INPUT RECORDS »
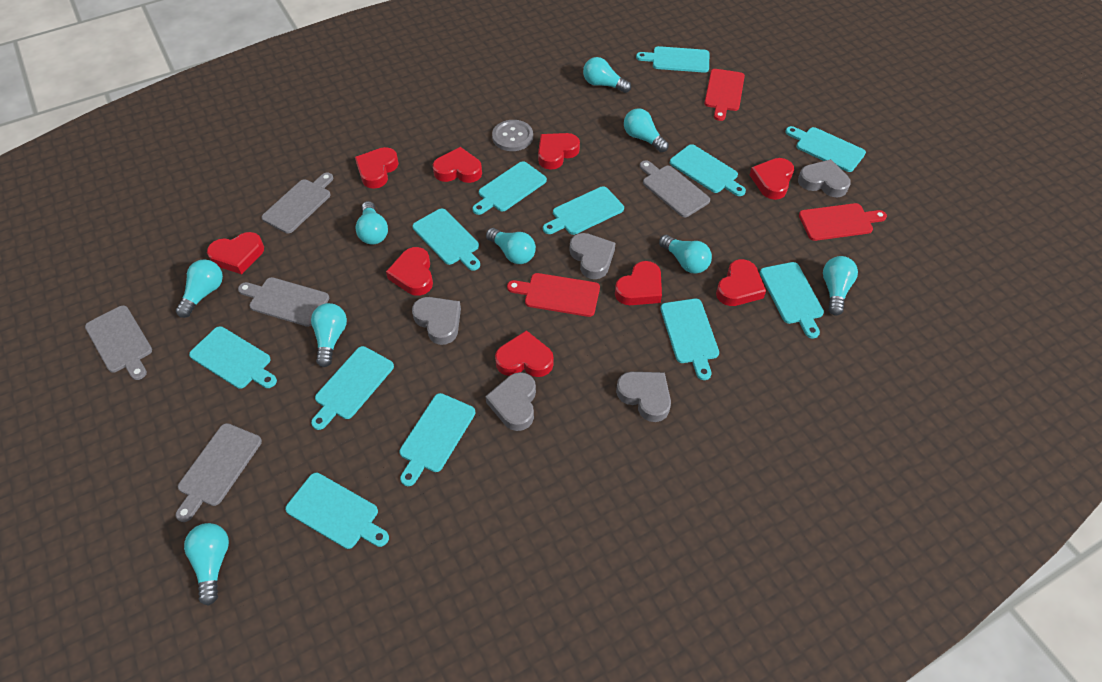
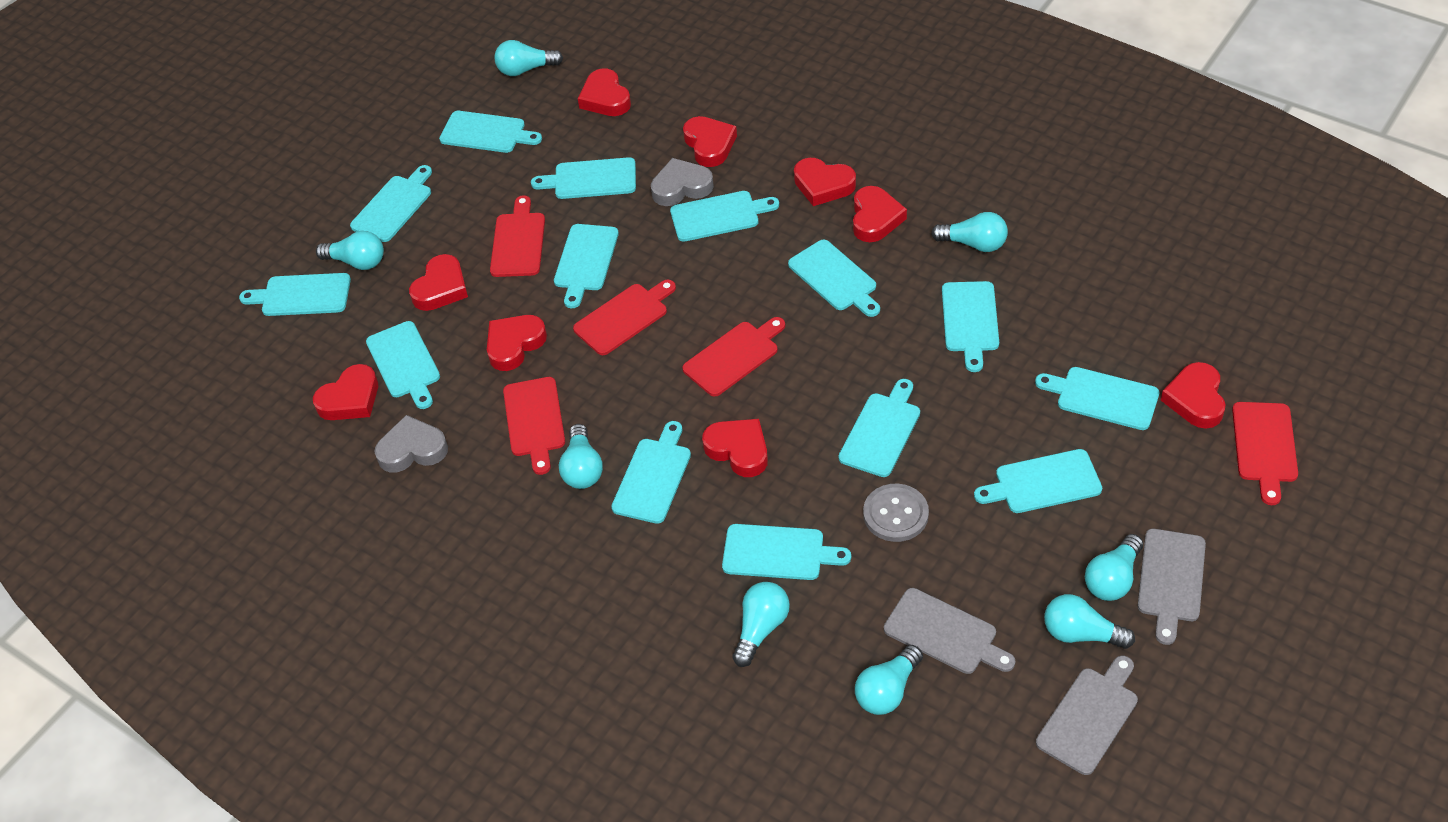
grey cutting board: 5 -> 3
grey heart: 5 -> 2
red cutting board: 3 -> 5
turquoise cutting board: 12 -> 14
turquoise light bulb: 9 -> 8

EXERCISE GOAL » Write out all the entries again, word for word, and print no images.

EXPECTED OUTPUT »
grey cutting board: 5 -> 3
grey heart: 5 -> 2
red cutting board: 3 -> 5
turquoise cutting board: 12 -> 14
turquoise light bulb: 9 -> 8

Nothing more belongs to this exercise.